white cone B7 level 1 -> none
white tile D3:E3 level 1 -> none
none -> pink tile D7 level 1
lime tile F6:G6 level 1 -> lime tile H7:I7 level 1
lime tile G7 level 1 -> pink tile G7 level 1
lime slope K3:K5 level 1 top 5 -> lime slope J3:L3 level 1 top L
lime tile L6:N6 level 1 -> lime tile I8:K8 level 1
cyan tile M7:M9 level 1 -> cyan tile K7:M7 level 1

::::::::

## HOW TO COMPLETE THIS TASK
Pick out all lines from the data above in which the word "pink" appears.

## SOLVED EXERCISE
none -> pink tile D7 level 1
lime tile G7 level 1 -> pink tile G7 level 1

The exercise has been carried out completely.